*** AVAILABLE RECORDS ***

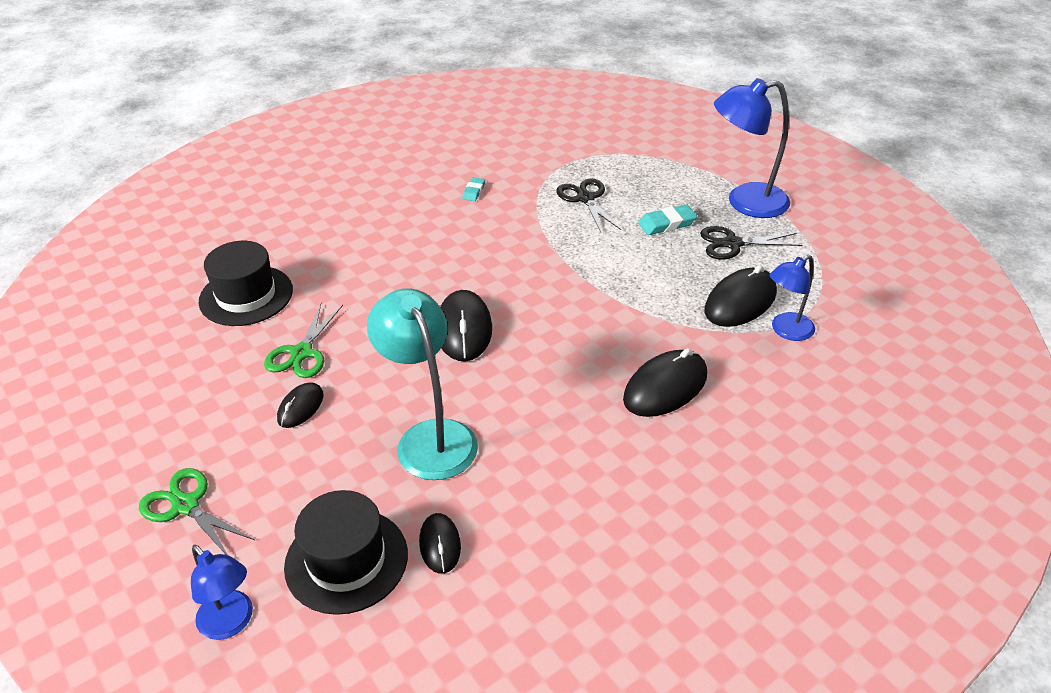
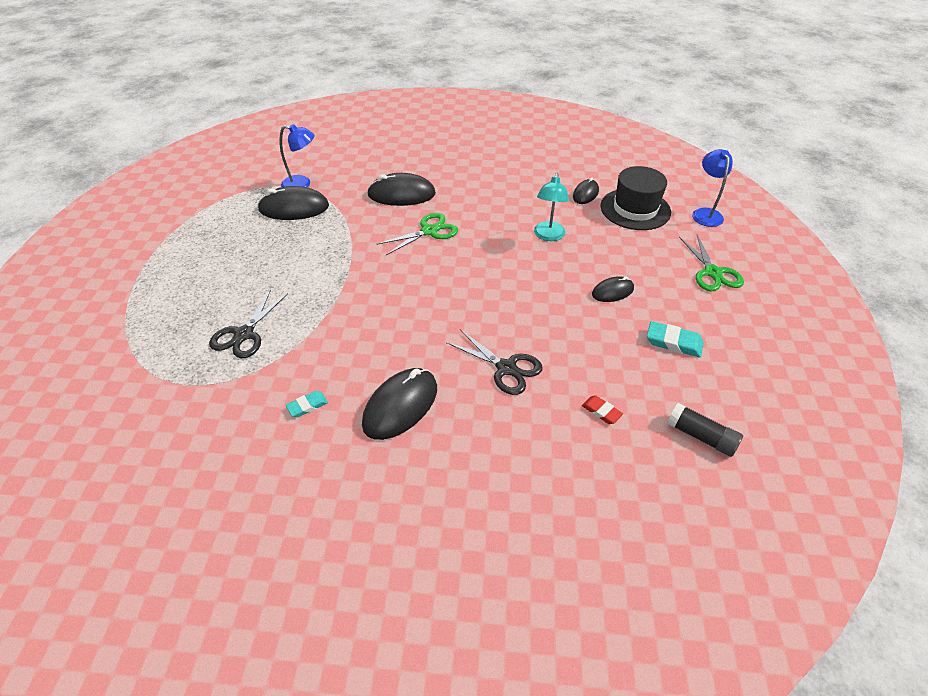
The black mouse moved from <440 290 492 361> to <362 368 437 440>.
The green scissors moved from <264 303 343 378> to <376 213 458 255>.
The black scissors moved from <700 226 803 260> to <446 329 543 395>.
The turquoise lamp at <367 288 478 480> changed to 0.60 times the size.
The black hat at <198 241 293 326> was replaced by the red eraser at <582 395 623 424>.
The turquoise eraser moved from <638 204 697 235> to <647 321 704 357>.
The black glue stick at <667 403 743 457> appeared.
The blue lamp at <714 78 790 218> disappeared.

*** End of AVAILABLE RECORDS ***

Write out the data above in full and exactly, but without the pictures.

The black mouse moved from <440 290 492 361> to <362 368 437 440>.
The green scissors moved from <264 303 343 378> to <376 213 458 255>.
The black scissors moved from <700 226 803 260> to <446 329 543 395>.
The turquoise lamp at <367 288 478 480> changed to 0.60 times the size.
The black hat at <198 241 293 326> was replaced by the red eraser at <582 395 623 424>.
The turquoise eraser moved from <638 204 697 235> to <647 321 704 357>.
The black glue stick at <667 403 743 457> appeared.
The blue lamp at <714 78 790 218> disappeared.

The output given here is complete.